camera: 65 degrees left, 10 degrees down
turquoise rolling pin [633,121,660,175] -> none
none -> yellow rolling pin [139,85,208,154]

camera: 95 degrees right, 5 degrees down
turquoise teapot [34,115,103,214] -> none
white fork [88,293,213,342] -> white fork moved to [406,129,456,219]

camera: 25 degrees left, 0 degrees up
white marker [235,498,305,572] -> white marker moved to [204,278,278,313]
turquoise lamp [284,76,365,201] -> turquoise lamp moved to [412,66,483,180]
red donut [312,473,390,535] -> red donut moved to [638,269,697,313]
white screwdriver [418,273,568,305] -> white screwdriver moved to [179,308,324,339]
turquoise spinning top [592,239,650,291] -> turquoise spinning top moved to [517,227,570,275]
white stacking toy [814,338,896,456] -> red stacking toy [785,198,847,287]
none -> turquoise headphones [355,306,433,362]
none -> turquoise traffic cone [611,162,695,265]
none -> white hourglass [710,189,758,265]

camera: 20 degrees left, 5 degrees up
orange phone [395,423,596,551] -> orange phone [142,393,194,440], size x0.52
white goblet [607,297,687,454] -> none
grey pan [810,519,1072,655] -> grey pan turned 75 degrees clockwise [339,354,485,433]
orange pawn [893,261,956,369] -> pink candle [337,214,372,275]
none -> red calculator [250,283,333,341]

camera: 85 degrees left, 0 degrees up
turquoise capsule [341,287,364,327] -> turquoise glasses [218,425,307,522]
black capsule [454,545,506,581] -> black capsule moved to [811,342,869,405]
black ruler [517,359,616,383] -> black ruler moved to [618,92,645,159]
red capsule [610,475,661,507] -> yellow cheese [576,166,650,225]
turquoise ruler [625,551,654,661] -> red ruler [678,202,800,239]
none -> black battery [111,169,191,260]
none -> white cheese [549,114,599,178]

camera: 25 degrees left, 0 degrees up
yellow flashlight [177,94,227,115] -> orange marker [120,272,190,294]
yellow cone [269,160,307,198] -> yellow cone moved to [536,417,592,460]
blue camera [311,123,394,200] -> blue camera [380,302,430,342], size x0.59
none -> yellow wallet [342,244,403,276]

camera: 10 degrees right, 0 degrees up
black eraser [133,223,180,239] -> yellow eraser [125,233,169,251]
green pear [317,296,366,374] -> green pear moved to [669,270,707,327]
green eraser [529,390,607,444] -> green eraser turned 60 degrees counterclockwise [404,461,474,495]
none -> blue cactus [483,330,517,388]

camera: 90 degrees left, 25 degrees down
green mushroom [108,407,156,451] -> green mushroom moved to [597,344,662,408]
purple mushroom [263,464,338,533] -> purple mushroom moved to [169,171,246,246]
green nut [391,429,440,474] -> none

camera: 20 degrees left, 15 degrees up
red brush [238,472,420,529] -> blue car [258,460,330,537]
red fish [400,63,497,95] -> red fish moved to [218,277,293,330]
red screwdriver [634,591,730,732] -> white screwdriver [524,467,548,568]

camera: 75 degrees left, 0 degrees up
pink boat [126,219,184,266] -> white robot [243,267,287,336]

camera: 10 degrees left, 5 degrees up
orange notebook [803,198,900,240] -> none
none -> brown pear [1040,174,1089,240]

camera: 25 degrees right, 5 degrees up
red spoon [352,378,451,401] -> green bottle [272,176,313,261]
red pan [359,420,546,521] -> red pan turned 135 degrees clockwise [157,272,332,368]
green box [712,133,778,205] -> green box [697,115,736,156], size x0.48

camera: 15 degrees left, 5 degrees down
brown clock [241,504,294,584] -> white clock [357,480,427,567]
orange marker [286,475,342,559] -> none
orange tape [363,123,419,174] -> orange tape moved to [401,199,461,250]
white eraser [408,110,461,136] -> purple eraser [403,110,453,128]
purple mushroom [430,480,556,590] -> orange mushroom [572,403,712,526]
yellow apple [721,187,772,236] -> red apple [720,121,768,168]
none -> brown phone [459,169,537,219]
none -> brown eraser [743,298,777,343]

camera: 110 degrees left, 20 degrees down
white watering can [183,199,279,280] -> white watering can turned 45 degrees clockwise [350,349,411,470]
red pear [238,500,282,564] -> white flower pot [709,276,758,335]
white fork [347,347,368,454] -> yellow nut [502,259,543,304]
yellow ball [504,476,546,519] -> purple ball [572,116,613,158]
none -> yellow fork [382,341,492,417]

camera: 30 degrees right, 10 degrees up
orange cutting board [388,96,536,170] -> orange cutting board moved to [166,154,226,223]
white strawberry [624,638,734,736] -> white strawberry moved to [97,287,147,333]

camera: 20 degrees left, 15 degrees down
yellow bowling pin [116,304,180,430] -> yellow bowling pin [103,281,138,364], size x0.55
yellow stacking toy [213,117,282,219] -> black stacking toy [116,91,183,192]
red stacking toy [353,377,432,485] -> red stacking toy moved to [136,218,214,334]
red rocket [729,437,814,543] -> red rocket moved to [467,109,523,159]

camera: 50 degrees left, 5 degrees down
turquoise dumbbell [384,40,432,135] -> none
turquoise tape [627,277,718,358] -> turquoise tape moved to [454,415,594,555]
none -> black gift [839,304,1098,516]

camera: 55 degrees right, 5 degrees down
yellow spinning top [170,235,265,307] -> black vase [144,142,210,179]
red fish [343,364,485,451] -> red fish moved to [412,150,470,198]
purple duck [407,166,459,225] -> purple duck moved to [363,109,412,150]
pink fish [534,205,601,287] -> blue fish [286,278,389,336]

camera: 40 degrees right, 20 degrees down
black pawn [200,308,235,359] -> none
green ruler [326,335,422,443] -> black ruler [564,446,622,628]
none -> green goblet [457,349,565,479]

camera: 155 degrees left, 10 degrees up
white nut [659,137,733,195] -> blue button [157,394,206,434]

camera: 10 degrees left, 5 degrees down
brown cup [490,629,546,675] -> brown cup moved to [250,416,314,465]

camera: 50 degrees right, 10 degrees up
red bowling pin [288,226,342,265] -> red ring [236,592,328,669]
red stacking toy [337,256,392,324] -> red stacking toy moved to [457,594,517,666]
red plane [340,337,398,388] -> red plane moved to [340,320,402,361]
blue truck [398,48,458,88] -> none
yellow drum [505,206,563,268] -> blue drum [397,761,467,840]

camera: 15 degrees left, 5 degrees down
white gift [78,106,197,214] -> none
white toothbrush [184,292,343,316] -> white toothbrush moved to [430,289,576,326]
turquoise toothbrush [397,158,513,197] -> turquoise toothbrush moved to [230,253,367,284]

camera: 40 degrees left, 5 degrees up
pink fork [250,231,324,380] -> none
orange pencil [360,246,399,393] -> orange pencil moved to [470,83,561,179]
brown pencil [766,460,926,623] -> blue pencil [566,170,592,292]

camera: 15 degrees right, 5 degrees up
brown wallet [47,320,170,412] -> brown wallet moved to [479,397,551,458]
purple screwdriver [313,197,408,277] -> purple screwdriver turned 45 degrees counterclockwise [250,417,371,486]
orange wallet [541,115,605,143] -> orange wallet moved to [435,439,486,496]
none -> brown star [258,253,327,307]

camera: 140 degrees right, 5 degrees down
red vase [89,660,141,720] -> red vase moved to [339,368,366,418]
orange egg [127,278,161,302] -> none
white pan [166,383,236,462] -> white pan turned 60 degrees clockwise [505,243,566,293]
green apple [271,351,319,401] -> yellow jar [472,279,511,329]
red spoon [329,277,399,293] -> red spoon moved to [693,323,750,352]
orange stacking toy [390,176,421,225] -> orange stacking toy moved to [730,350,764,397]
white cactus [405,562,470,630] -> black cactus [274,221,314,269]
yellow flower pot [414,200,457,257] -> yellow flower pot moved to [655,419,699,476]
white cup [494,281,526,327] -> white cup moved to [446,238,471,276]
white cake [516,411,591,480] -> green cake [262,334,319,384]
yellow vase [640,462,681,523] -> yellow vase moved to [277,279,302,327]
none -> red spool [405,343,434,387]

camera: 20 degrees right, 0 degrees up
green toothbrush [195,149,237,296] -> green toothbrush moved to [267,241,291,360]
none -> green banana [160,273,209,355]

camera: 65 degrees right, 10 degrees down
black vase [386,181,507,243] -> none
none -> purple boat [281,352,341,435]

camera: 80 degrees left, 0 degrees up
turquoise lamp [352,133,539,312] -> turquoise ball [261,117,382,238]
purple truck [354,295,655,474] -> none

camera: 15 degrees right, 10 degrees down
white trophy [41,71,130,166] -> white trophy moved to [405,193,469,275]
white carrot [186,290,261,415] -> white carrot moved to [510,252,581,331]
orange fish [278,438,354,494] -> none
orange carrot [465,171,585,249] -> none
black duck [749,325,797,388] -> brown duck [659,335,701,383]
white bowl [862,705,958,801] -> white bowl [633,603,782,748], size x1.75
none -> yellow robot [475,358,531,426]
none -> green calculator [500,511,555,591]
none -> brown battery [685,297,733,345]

■ **TASK REQUIREMENTS**
Working from the material above, restate word for word the lines between the line with "camera: 40 degrees right, 20 degrees down" and the line with "camera: 10 degrees left, 5 degrees down", both included, and only those.

■ **RESULT FOR THIS EXERCISE**
camera: 40 degrees right, 20 degrees down
black pawn [200,308,235,359] -> none
green ruler [326,335,422,443] -> black ruler [564,446,622,628]
none -> green goblet [457,349,565,479]

camera: 155 degrees left, 10 degrees up
white nut [659,137,733,195] -> blue button [157,394,206,434]

camera: 10 degrees left, 5 degrees down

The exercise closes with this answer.